▶ Problem to solve: The answer is to be an exact copy of the lines below running from the line with "(593, 487) = (185, 503): grey" down to the line with "(326, 374) = (324, 208): pink", both ends included, and nothing more.

Source records
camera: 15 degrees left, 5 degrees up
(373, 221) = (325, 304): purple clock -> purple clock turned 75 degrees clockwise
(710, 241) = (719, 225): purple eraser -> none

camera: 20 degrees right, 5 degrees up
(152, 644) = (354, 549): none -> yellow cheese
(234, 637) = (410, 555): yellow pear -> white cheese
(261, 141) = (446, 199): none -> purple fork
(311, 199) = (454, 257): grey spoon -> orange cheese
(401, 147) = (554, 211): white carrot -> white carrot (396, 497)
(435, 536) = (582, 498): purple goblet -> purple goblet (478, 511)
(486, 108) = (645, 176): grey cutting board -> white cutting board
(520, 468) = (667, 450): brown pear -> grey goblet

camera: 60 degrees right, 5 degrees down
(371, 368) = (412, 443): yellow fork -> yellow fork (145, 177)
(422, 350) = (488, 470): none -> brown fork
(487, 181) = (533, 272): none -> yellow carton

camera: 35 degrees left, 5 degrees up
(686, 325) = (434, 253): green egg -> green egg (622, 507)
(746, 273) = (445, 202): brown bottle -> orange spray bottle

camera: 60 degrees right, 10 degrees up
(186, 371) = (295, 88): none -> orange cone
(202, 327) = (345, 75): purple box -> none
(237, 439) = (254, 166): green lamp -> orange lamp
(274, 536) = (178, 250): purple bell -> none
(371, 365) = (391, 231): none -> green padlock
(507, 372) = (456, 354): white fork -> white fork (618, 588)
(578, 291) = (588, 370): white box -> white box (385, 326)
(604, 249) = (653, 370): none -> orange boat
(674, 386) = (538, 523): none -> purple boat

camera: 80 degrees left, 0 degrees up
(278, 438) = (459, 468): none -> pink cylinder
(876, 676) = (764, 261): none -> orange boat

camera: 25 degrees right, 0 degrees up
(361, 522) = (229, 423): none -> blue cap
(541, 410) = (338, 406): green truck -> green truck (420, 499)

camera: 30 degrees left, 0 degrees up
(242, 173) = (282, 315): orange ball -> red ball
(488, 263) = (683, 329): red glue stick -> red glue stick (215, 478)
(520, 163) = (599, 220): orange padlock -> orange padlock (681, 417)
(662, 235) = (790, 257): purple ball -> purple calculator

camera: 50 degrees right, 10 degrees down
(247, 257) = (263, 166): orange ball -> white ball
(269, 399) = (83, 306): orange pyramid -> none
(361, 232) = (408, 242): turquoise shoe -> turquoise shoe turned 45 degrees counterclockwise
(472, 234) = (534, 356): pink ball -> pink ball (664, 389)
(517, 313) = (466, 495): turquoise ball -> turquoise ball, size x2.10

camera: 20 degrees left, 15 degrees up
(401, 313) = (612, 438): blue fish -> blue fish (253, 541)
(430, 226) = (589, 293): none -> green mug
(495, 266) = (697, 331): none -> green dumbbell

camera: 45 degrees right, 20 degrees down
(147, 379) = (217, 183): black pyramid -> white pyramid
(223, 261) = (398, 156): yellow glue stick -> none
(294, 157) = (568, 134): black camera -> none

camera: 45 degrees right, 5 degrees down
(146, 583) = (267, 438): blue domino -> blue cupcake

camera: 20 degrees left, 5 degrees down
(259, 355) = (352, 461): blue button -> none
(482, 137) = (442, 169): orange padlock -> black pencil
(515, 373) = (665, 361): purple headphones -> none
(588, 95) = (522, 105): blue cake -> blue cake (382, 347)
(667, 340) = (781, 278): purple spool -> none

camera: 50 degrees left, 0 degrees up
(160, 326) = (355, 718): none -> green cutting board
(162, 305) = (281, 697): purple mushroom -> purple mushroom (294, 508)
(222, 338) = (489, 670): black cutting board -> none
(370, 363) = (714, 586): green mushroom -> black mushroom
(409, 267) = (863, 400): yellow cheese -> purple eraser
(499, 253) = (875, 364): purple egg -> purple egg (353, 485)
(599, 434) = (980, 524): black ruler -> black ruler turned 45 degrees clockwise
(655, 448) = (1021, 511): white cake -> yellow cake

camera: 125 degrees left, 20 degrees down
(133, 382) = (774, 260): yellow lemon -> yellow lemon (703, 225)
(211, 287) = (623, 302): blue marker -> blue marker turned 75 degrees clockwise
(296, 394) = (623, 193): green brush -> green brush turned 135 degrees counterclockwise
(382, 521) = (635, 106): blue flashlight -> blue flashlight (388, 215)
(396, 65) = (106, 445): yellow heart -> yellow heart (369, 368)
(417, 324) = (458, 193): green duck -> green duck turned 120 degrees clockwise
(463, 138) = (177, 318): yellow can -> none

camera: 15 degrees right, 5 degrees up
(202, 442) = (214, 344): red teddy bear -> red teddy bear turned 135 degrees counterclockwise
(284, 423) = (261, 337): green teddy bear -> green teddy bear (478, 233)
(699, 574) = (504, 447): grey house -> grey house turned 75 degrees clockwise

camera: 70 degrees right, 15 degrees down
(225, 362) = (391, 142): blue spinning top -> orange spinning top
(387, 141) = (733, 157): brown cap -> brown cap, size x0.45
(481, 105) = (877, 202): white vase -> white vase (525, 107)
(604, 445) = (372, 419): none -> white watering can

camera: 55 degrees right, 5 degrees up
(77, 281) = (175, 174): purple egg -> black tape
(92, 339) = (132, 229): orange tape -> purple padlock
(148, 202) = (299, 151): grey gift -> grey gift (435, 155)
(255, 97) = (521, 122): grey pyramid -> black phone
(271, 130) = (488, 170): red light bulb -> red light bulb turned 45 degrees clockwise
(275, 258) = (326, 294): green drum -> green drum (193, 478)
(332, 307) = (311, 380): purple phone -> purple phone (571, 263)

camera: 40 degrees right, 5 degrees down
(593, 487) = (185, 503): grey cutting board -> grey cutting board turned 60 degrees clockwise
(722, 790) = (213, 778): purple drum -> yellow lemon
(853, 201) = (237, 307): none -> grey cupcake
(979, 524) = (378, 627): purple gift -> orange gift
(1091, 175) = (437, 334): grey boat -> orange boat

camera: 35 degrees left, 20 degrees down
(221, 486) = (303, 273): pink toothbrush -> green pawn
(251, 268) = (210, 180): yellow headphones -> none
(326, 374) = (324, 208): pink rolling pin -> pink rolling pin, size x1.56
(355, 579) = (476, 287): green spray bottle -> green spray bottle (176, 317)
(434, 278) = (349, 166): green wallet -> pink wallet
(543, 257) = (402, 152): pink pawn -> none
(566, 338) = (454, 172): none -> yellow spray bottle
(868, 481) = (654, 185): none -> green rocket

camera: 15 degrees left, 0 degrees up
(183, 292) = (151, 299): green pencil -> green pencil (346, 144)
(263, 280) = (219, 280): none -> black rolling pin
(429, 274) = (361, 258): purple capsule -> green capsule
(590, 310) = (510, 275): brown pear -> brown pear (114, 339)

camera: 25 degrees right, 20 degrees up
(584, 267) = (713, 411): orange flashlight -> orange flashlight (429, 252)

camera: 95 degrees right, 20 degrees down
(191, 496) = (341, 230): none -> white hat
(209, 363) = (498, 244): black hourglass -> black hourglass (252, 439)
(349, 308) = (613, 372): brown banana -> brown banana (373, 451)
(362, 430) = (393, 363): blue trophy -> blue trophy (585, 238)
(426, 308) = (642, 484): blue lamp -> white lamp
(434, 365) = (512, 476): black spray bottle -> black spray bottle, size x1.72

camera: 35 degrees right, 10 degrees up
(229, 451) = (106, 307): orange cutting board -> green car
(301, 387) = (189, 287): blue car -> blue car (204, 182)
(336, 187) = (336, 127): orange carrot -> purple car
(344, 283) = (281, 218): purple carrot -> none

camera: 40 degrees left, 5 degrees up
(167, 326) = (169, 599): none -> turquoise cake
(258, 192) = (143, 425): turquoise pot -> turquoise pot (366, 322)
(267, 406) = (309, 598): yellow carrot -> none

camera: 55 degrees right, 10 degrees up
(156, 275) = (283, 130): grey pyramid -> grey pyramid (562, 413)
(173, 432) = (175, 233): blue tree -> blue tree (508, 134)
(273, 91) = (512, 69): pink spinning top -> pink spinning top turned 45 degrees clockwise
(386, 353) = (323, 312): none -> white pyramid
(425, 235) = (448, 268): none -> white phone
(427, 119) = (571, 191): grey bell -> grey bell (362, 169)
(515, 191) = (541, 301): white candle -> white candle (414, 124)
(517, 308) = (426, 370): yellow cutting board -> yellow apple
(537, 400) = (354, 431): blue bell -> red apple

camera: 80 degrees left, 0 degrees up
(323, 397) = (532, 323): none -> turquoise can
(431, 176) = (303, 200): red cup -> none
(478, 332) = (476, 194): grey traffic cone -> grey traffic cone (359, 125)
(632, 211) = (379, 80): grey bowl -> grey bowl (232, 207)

▶ Your solution:
(593, 487) = (185, 503): grey cutting board -> grey cutting board turned 60 degrees clockwise
(722, 790) = (213, 778): purple drum -> yellow lemon
(853, 201) = (237, 307): none -> grey cupcake
(979, 524) = (378, 627): purple gift -> orange gift
(1091, 175) = (437, 334): grey boat -> orange boat

camera: 35 degrees left, 20 degrees down
(221, 486) = (303, 273): pink toothbrush -> green pawn
(251, 268) = (210, 180): yellow headphones -> none
(326, 374) = (324, 208): pink rolling pin -> pink rolling pin, size x1.56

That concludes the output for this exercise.